Task instructions → Copy the listing exactly, leaving out every picture.

Material supplied below:

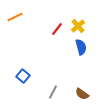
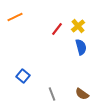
gray line: moved 1 px left, 2 px down; rotated 48 degrees counterclockwise
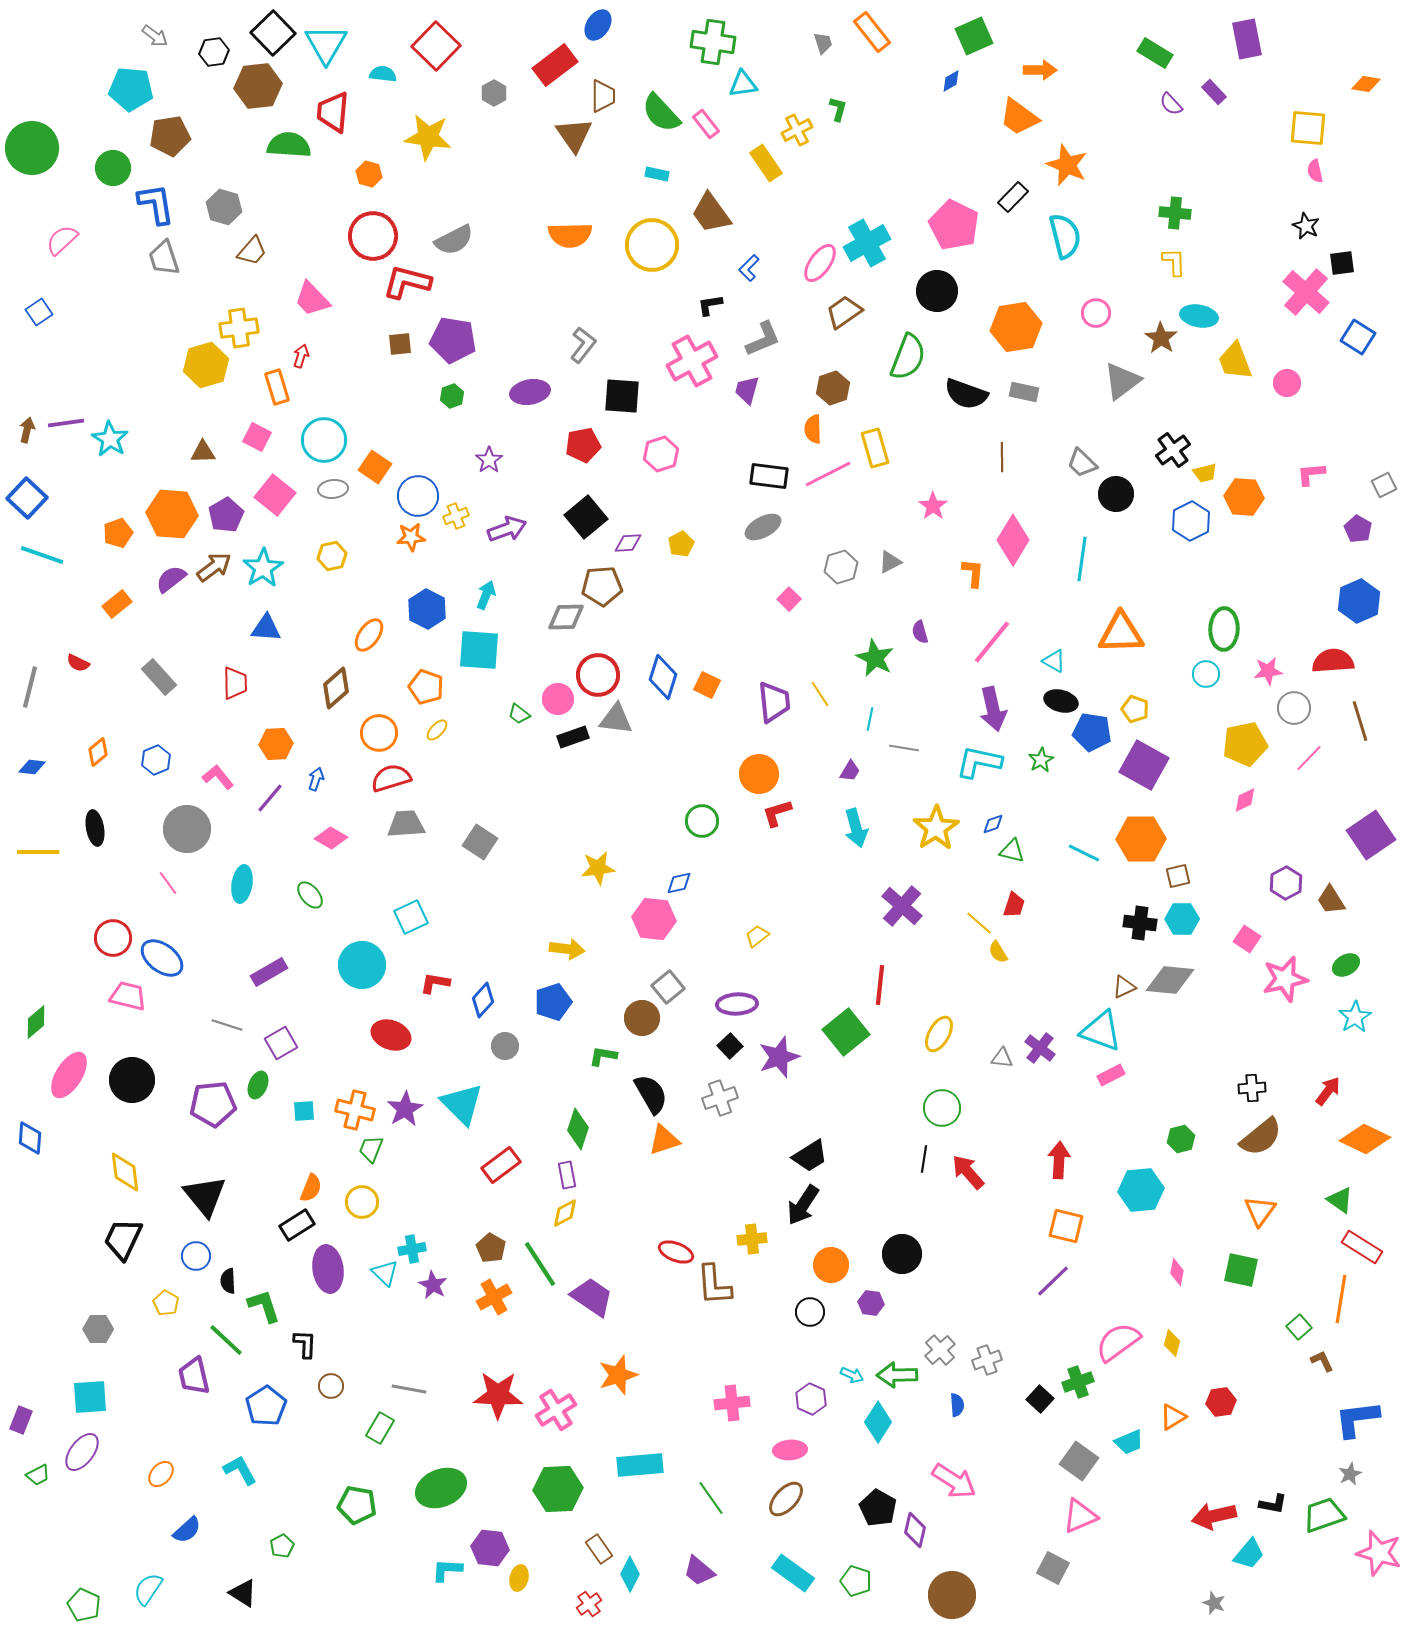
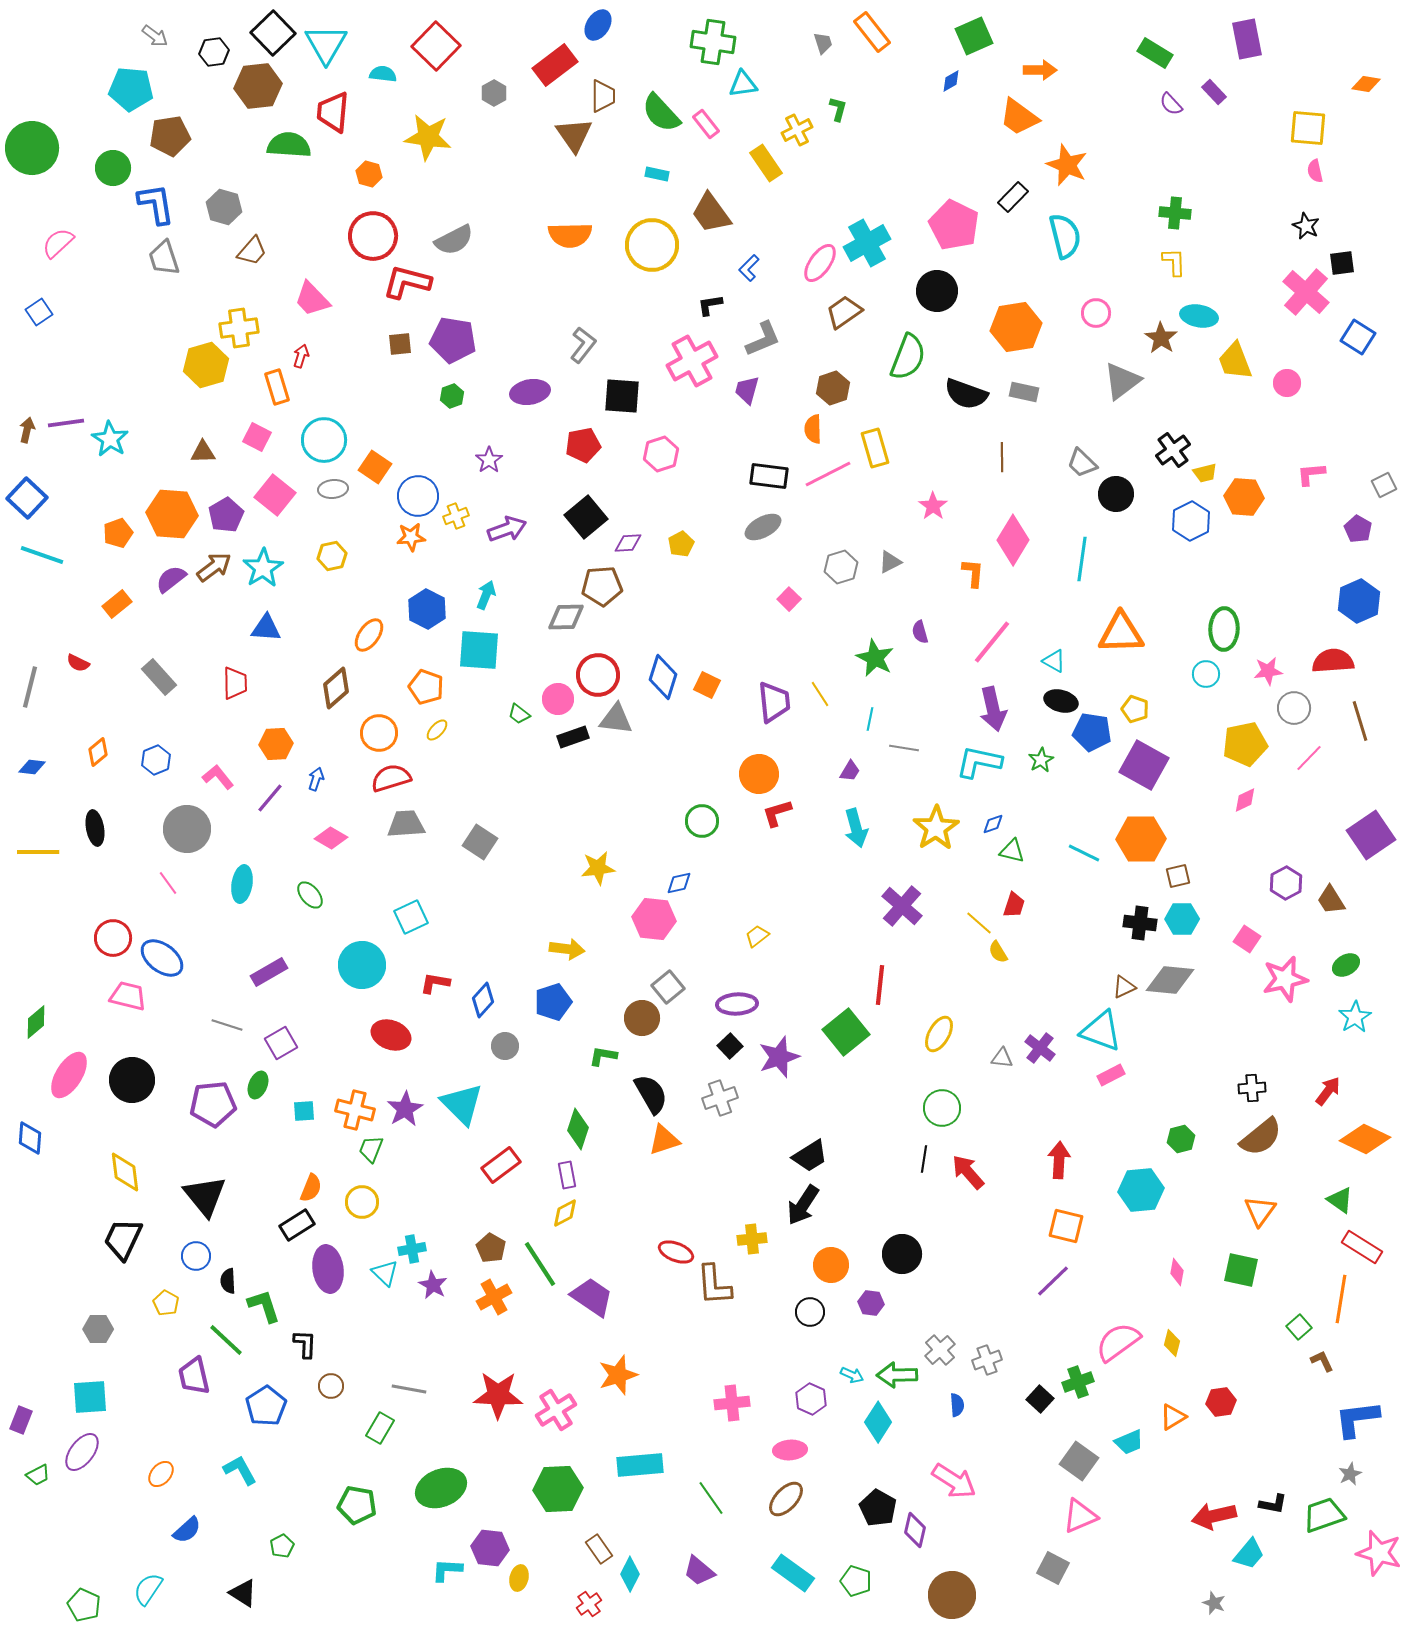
pink semicircle at (62, 240): moved 4 px left, 3 px down
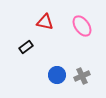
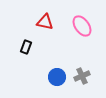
black rectangle: rotated 32 degrees counterclockwise
blue circle: moved 2 px down
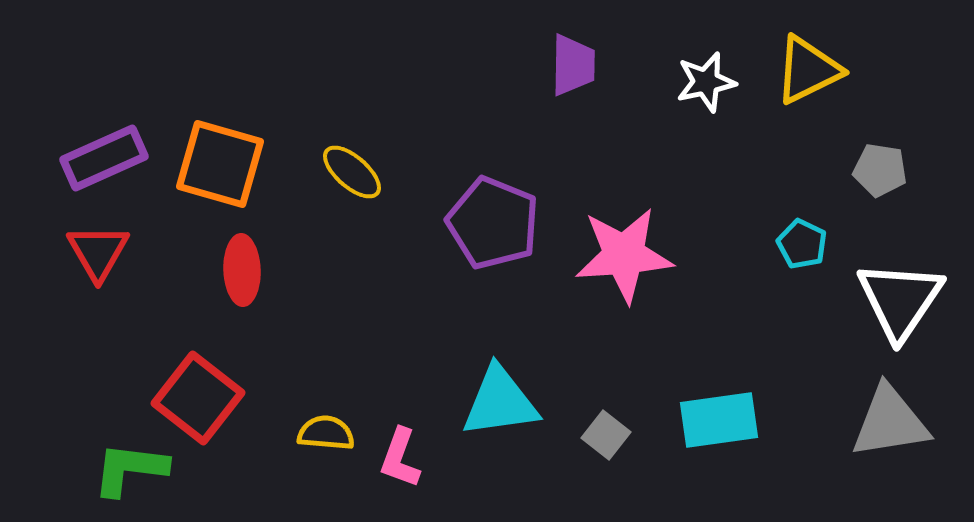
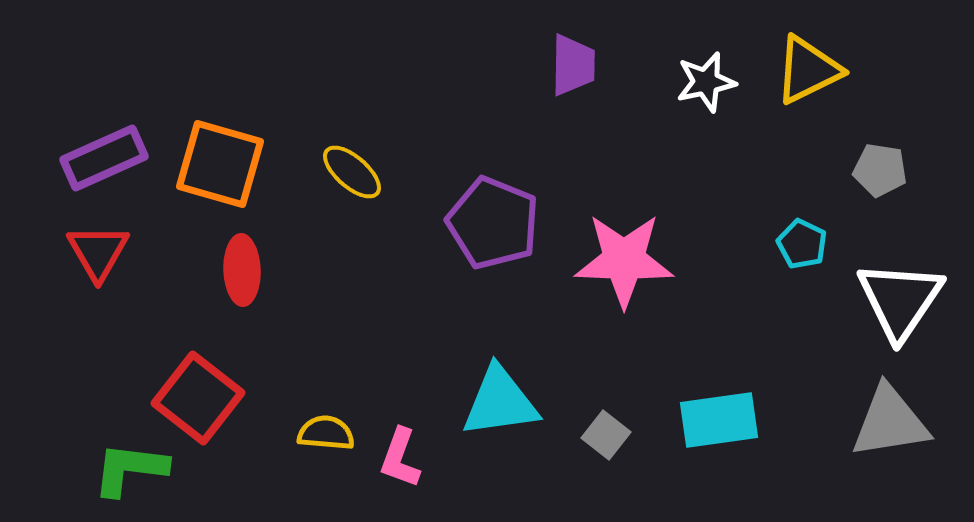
pink star: moved 5 px down; rotated 6 degrees clockwise
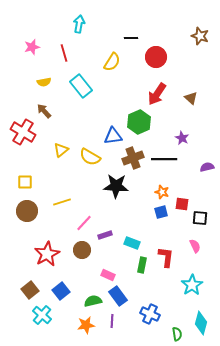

End of Material supplied.

Reply →
gray line: moved 1 px left, 2 px down; rotated 48 degrees counterclockwise
pink semicircle at (62, 240): moved 4 px left, 3 px down
black rectangle: rotated 32 degrees counterclockwise
blue circle: moved 2 px down
pink star: moved 5 px down; rotated 6 degrees clockwise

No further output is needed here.